**EXERCISE**
The answer is to contain only the line containing "nothing => Filzstift [orange] 212,204" and the lines after it through the last one, each reproduced exactly as it appears below.

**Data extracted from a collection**
════════════════

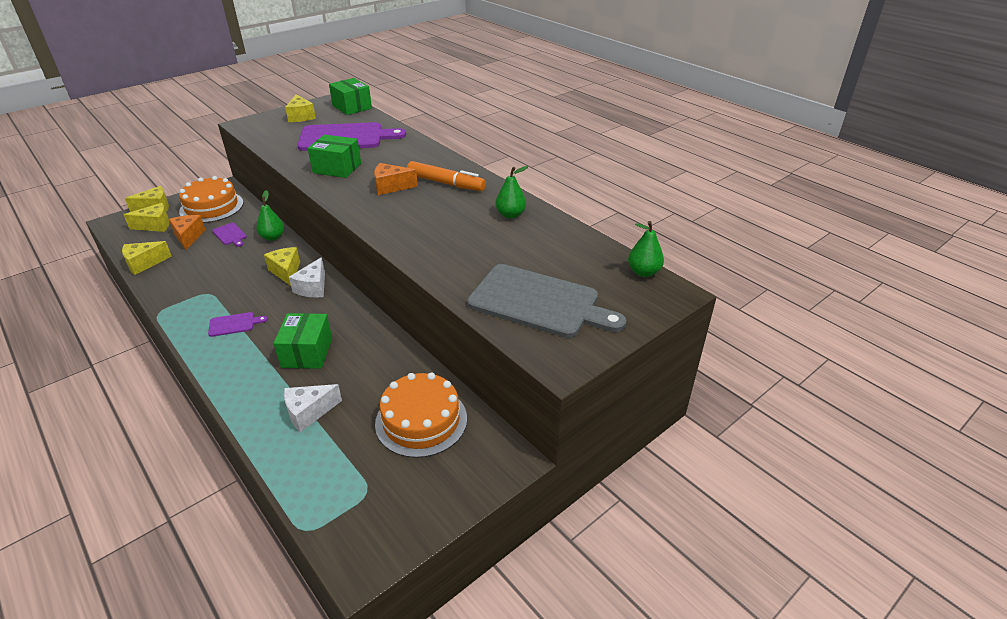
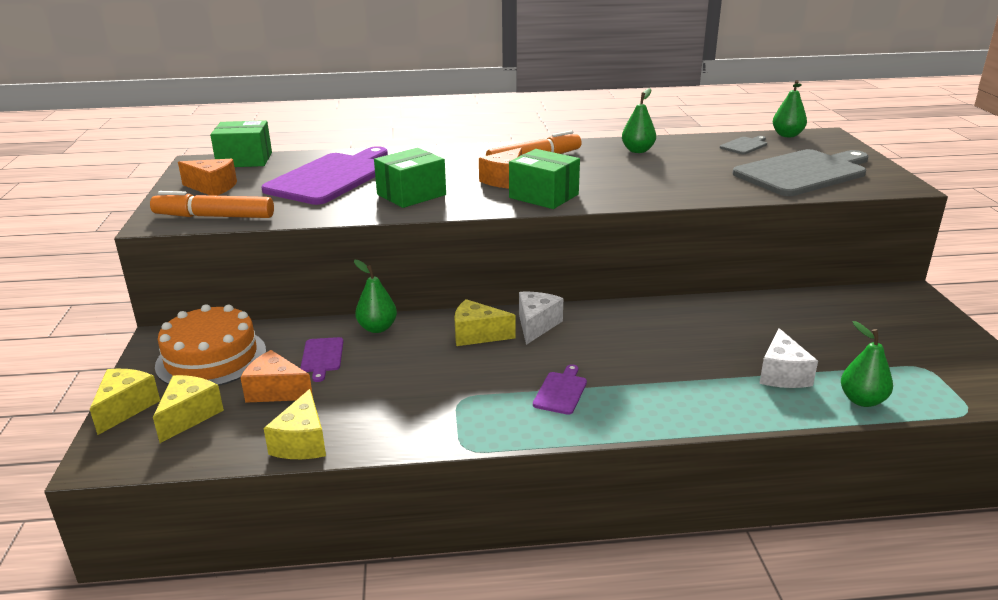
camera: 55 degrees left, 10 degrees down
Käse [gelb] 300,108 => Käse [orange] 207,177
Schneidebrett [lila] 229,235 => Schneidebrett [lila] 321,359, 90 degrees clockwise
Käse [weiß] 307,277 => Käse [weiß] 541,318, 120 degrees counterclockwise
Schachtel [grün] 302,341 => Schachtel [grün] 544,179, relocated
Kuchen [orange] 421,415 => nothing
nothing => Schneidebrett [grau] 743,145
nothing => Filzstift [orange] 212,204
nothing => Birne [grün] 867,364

════════════════

**TASK RESULT**
nothing => Filzstift [orange] 212,204
nothing => Birne [grün] 867,364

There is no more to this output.